(Before and after coordinates)
++++++++++
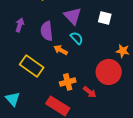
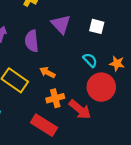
cyan semicircle: (77, 38) -> (90, 60), moved
orange arrow: (61, 50) -> (47, 72), moved
red arrow: (90, 92) -> (80, 109), size x1.5

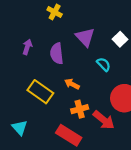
white square: (97, 26) -> (120, 39), turned 32
cyan semicircle: (90, 60) -> (104, 64), moved

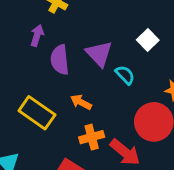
purple triangle: (85, 37) -> (99, 54), moved
purple arrow: (27, 47) -> (37, 35), moved

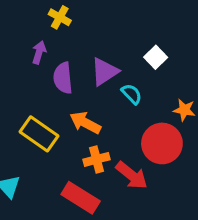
purple triangle: (99, 54) -> (104, 72), turned 40
orange arrow: (81, 102) -> (85, 123), size x1.4

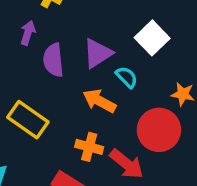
white square: (156, 57) -> (152, 38), size x1.4
orange arrow: (85, 123) -> (99, 101), moved
orange cross: (96, 159) -> (89, 147), turned 30

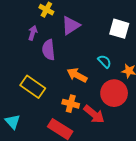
white square: (152, 38) -> (119, 29), moved, turned -30
purple triangle: (98, 53) -> (71, 25), moved
cyan semicircle: (127, 77) -> (105, 61), moved

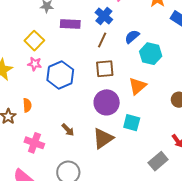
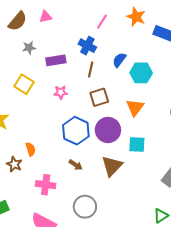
pink star: (35, 64) -> (61, 92), moved
blue hexagon: (60, 75) -> (76, 131), moved

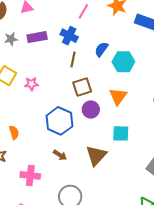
purple rectangle: (56, 60) -> (37, 37), moved
pink star: (61, 92) -> (31, 84), moved
purple circle: (108, 130) -> (91, 109), moved, size x0.7
orange semicircle: (31, 149) -> (14, 132), moved

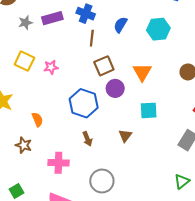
cyan hexagon: (123, 62) -> (158, 29), moved
brown arrow: (60, 155) -> (87, 139), turned 40
brown triangle: (96, 155) -> (125, 136), size x0.6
++++++++++
Set down every record word for word and leave out the pictures.

cyan semicircle: (77, 38) -> (90, 60), moved
orange arrow: (61, 50) -> (47, 72), moved
red arrow: (90, 92) -> (80, 109), size x1.5

white square: (97, 26) -> (120, 39), turned 32
cyan semicircle: (90, 60) -> (104, 64), moved

purple triangle: (85, 37) -> (99, 54), moved
purple arrow: (27, 47) -> (37, 35), moved

purple triangle: (99, 54) -> (104, 72), turned 40
orange arrow: (81, 102) -> (85, 123), size x1.4

white square: (156, 57) -> (152, 38), size x1.4
orange arrow: (85, 123) -> (99, 101), moved
orange cross: (96, 159) -> (89, 147), turned 30

white square: (152, 38) -> (119, 29), moved, turned -30
purple triangle: (98, 53) -> (71, 25), moved
cyan semicircle: (127, 77) -> (105, 61), moved

pink star: (35, 64) -> (61, 92), moved
blue hexagon: (60, 75) -> (76, 131), moved

purple rectangle: (56, 60) -> (37, 37), moved
pink star: (61, 92) -> (31, 84), moved
purple circle: (108, 130) -> (91, 109), moved, size x0.7
orange semicircle: (31, 149) -> (14, 132), moved

cyan hexagon: (123, 62) -> (158, 29), moved
brown arrow: (60, 155) -> (87, 139), turned 40
brown triangle: (96, 155) -> (125, 136), size x0.6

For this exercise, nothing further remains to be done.